§ Problem details
Quote the material below exactly as written, from the first line to the line that holds "R101: 150 (3V3, Y9) -> none", endpoints included.

§ Data excerpts
--- START ---
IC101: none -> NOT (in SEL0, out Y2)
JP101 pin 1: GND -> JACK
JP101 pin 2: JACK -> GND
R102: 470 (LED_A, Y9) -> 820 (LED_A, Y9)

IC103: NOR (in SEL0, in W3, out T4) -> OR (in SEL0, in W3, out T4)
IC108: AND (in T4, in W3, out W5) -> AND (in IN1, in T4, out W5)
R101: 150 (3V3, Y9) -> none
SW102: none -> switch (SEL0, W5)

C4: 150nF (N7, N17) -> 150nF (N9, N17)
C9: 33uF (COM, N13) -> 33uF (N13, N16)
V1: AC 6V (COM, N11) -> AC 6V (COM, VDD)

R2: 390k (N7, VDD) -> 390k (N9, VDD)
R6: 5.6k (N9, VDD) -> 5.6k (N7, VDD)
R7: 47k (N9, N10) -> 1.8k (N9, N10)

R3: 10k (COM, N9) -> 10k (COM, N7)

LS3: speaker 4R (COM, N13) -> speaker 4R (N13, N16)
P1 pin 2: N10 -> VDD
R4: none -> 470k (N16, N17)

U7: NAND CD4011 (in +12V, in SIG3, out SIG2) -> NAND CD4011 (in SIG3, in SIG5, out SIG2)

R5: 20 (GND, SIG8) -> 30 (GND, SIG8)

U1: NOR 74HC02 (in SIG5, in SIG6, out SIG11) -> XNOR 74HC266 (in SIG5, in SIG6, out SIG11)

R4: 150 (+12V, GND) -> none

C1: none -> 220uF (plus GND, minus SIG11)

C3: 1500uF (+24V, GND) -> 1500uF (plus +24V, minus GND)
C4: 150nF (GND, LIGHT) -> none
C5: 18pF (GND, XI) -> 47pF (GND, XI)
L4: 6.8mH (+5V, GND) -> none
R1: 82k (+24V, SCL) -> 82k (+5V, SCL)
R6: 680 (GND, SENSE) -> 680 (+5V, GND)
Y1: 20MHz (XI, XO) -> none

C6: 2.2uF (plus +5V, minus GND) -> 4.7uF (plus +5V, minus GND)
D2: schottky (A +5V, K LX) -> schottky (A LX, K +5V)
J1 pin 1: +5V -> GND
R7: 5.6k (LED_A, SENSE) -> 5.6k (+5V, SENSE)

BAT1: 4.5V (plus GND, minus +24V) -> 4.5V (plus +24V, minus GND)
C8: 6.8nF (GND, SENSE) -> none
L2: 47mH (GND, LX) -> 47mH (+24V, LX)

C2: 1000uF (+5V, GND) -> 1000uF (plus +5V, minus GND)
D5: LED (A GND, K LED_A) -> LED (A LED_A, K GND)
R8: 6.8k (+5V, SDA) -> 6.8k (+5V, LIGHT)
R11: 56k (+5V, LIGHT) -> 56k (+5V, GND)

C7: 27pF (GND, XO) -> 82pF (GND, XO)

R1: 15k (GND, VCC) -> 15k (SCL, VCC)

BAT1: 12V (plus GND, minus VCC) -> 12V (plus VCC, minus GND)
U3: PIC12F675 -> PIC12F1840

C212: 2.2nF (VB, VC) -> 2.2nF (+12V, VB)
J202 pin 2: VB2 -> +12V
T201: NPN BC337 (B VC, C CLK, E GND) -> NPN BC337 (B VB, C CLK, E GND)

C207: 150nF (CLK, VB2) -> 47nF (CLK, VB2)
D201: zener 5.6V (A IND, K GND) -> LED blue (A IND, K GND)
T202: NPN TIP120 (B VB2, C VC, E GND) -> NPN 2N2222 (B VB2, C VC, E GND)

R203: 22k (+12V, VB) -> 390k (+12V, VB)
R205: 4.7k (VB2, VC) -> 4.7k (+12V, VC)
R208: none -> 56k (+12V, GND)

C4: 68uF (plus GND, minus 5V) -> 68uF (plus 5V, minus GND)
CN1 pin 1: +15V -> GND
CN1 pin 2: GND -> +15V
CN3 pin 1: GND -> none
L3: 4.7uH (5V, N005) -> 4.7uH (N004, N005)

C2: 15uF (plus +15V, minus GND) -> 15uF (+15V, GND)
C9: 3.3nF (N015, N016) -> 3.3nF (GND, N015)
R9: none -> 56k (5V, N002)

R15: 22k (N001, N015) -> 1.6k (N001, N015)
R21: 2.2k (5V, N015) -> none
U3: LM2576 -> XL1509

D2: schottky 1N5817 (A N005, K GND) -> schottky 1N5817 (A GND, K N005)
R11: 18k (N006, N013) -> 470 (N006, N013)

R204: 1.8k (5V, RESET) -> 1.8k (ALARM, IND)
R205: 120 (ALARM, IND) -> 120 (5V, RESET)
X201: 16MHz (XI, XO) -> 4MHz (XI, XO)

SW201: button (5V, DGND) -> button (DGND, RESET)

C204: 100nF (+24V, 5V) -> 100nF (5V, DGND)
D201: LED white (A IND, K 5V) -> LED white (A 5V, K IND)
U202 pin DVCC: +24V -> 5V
--- END ---
§ Output for this exercise
IC101: none -> NOT (in SEL0, out Y2)
JP101 pin 1: GND -> JACK
JP101 pin 2: JACK -> GND
R102: 470 (LED_A, Y9) -> 820 (LED_A, Y9)

IC103: NOR (in SEL0, in W3, out T4) -> OR (in SEL0, in W3, out T4)
IC108: AND (in T4, in W3, out W5) -> AND (in IN1, in T4, out W5)
R101: 150 (3V3, Y9) -> none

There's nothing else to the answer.